- TASK DETAILS
Locate every line in the data below that contains the string "Violino", and copy each of those lines. Case counts when matching.

— start INFORMATION SUPPLIED —

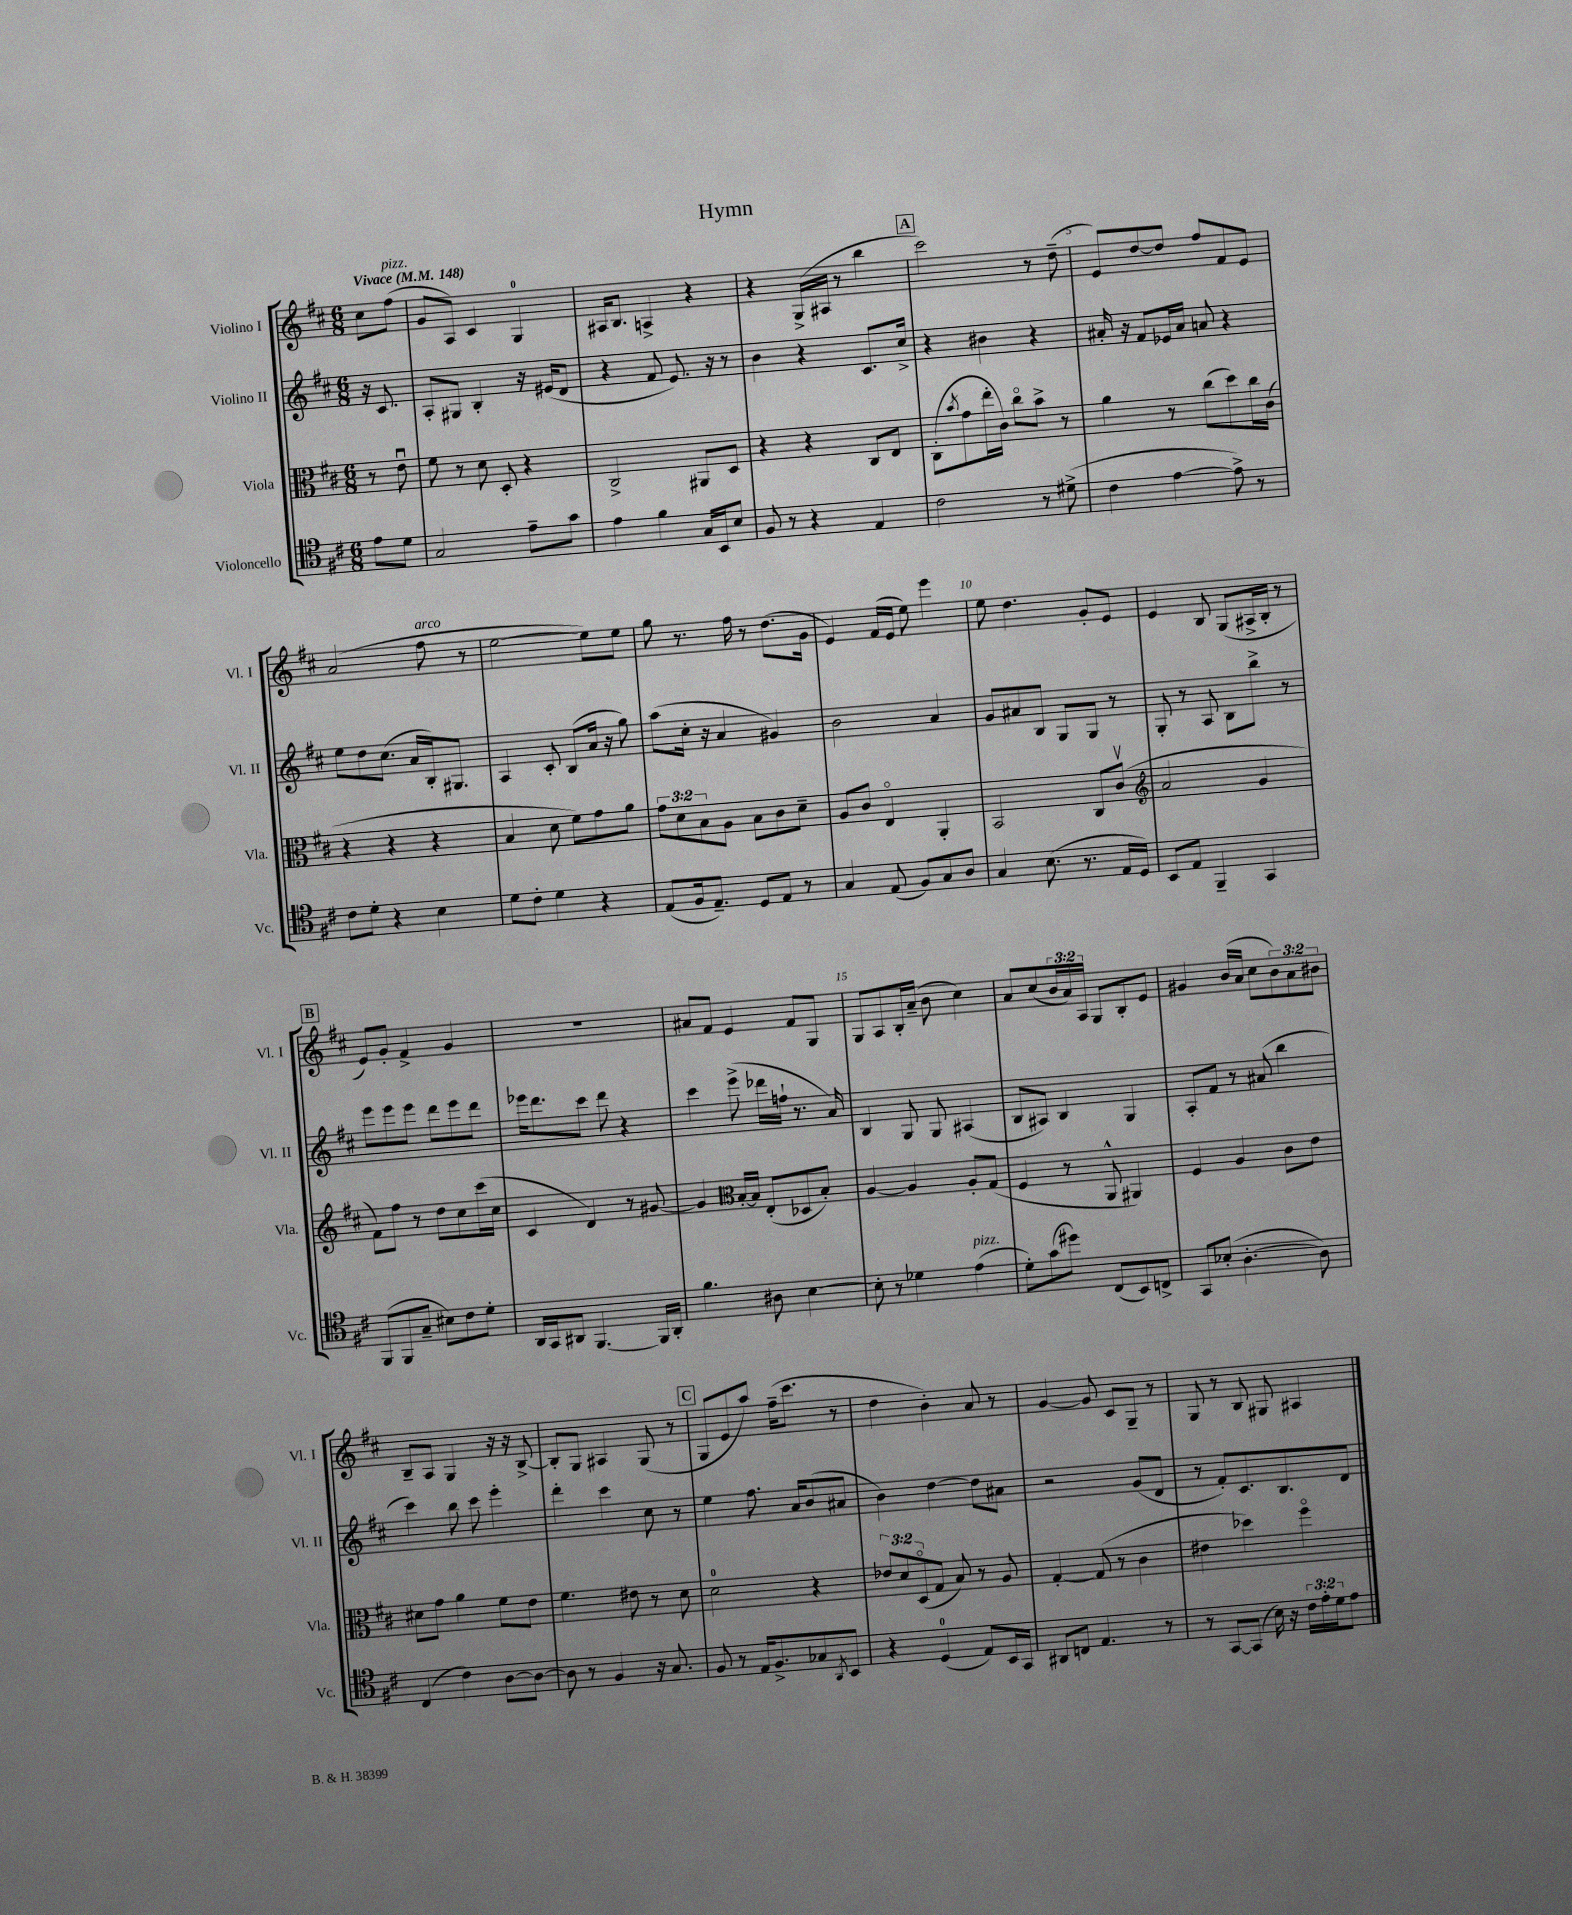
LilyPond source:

\header { title = "Hymn" }
<<
\new StaffGroup <<
\new Staff = "s0" \with { instrumentName = "Violino I" shortInstrumentName = "Vl. I" } {
    \clef treble \key d \major \numericTimeSignature \time 6/8 \override Staff.TupletNumber.text = #tuplet-number::calc-fraction-text \partial 4 \tempo "Vivace" 4 = 148
    cis''8 fis''8^\markup { \italic "pizz." }( |
    g'8 a8) cis'4 g4-0 |
    ais16 b8. a4-> r4 |
    r4 g16->( ais16 r8 b''4 |
    \mark \markup { \box "A" } cis'''2) r8 d''8--( |
    e'8) d''8~ d''8 fis''8 fis'8 e'8 |
    a'2( fis''8^\markup { \italic "arco" } r8 |
    e''2~ e''8) e''8 |
    g''8 r8. fis''16 r8 d''8.( g'16 |
    e'4) fis'16( e'16 e''8) e'''4 |
    e''8 d''4. g'8-. e'8 |
    e'4 b8 g8( ais16-> b16-. r8 |
    \mark \markup { \box "B" } e'8) g'8-. fis'4-> g'4 |
    R2. |
    ais'8 fis'8 e'4 fis'8 g8 |
    g8 a8 b16-. a'16--( b'8 cis''4) |
    a'8 cis''8( \tuplet 3/2 { b'16 a'16) a16 } g8 b8-. e'8 |
    gis'4 b'16( a'16 cis''8 \tuplet 3/2 { b'8) a'8 bis'8 } |
    b8-- a8 g4 r16 r16 b8~-> |
    b8-. g8 ais4 g8( r8 |
    \mark \markup { \box "C" } g8 e'8 a''8) fis''16--( cis'''8. r8 |
    d''4 b'4-.) a'8 r8 |
    g'4~ g'8 cis'8 g8-- r8 |
    g8 r8 b8 gis8 ais4 \bar "|." |
}
\new Staff = "s1" \with { instrumentName = "Violino II" shortInstrumentName = "Vl. II" } {
    \clef treble \key d \major \numericTimeSignature \time 6/8 \partial 4
    r16 cis'8. |
    a8-. gis8 b4-. r16 eis'16( d'8 |
    r4 fis'8 e'8.) r16 r8 |
    b'4 r4 cis'8. cis''16-> |
    \mark \markup { \box "A" } r4 bis'4 r4 |
    ais'16-. r16 fis'8 ees'16 ais'16 a'8 r4 |
    e''8 d''8 cis''8.( a'16 b16-.) gis8. |
    a4 cis'8-. b8( a'16 r16 g''8) |
    a''8( cis''16-. r16 a'4 gis'4) |
    b'2 a'4 |
    g'8 ais'8 b8 g8 g8 r8 |
    g8-. r8 a8 b8 b''8-> r8 |
    \mark \markup { \box "B" } e'''8 e'''8 e'''8 d'''8 e'''8 d'''8 |
    ees'''16 d'''8. cis'''8 d'''8 r4 |
    cis'''4 e'''8->( des'''16 f''16-! r8. a'16) |
    b4 g8 g8 ais4( |
    b8 ais8) b4 g4 |
    a8-. fis'8 r8 ais'8( b''4 |
    cis'''4) b''8 cis'''8 e'''4-. |
    d'''4-. cis'''4 cis''8 r8 |
    \mark \markup { \box "C" } e''4 fis''8. a'16 b'8( ais'8 |
    b'4) d''4~ d''8 ais'8 |
    r2 g'8( d'8 |
    r8 fis'8-.) cis'8. b8. d'8 \bar "|." |
}
\new Staff = "s2" \with { instrumentName = "Viola" shortInstrumentName = "Vla." } {
    \clef alto \key d \major \numericTimeSignature \time 6/8 \override Staff.TupletNumber.text = #tuplet-number::calc-fraction-text \partial 4
    r8 e'8\downbow |
    fis'8 r8 d'8 d8-. r4 |
    cis2-> ais,8 d8 |
    r4 r4 cis8 e8 |
    \mark \markup { \box "A" } cis8-.( \acciaccatura { b'8 } g'8 e''16-. cis'16) cis''8\flageolet b'8-> r8 |
    a'4 r8 cis''8( d''8) cis''16 cis'16( |
    r4 r4 r4 |
    b4 d'8 fis'8) g'8 a'8 |
    \tuplet 3/2 { g'8 d'8 b8 } a8 b8 cis'8 d'8-- |
    a8 cis'8 e4\flageolet a,4-. |
    b,2 cis8 cis'8\upbow( |
    \clef treble a'2 g'4 |
    \mark \markup { \box "B" } fis'8) fis''8 r8 d''8 cis''8 cis'''16( cis''16 |
    cis'4 d'4) r8 gis'8~ |
    gis'4 \clef alto b16~-. b16 e8-.( des8 b8-.) |
    a4~ a4 a8-. g8( |
    fis4 r8 a,8-^ ais,4) |
    fis4 a4 cis'8 e'8 |
    dis'8 g'8 a'4 fis'8 e'8 |
    fis'4. eis'8 r8 d'8 |
    \mark \markup { \box "C" } d'2-0 r4 |
    \tuplet 3/2 { ees'8 d'8 d8\flageolet( } g8 b8) r8 a8 |
    g4~-. g8( r8 cis'4 |
    eis'4 des''4) fis''4\flageolet \bar "|." |
}
\new Staff = "s3" \with { instrumentName = "Violoncello" shortInstrumentName = "Vc." } {
    \clef tenor \key d \major \numericTimeSignature \time 6/8 \override Staff.TupletNumber.text = #tuplet-number::calc-fraction-text \partial 4
    e'8 d'8 |
    g2 e'8-- g'8 |
    e'4 fis'4 g16 b,16 b8 |
    fis8 r8 r4 e4 |
    \mark \markup { \box "A" } cis'2 r8 dis'8->( |
    cis'4 e'4~ e'8->) r8 |
    cis'8 d'8-. r4 b4 |
    d'8 cis'8-. d'4 r4 |
    e8( fis16 e8.--) d8 e8 r8 |
    g4 e8( fis8) g8 a8 |
    g4 b8.( r8. e16 d16) |
    b,8 e8 fis,4-- g,4 |
    \mark \markup { \box "B" } fis,8( fis,8 g8-- bis8) cis'8 d'8-. |
    a,16 g,16 ais,8 fis,4.~ fis,16 ais,16-. |
    fis'4. ais8 b4~ |
    b8-. r8 des'4 e'4^\markup { \italic "pizz." }( |
    d'8-.) g'8( dis''8) cis8( b,8) c8-> |
    g,8 bes8-.( a4.~-. a8) |
    cis4( cis'4) a8~ a8~ |
    a8 r8 fis4 r16 g8. |
    \mark \markup { \box "C" } fis8 r8 e16 fis8.-> ges8 \acciaccatura { a,8 } b,8 |
    r4 d4-0( e8) b,16 g,16 |
    ais,8 c8 e4. r8 |
    r8 g,8~ g,8( b16) r16 \tuplet 3/2 { cis'16 e'16-. d'16 } e'8 \bar "|." |
}
>>
>>
\layout { \context { \Score \override BarNumber.break-visibility = ##(#f #t #t) barNumberVisibility = #(every-nth-bar-number-visible 5) } }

— end INFORMATION SUPPLIED —

- WRITTEN RESPONSE
\new Staff = "s0" \with { instrumentName = "Violino I" shortInstrumentName = "Vl. I" } {
\new Staff = "s1" \with { instrumentName = "Violino II" shortInstrumentName = "Vl. II" } {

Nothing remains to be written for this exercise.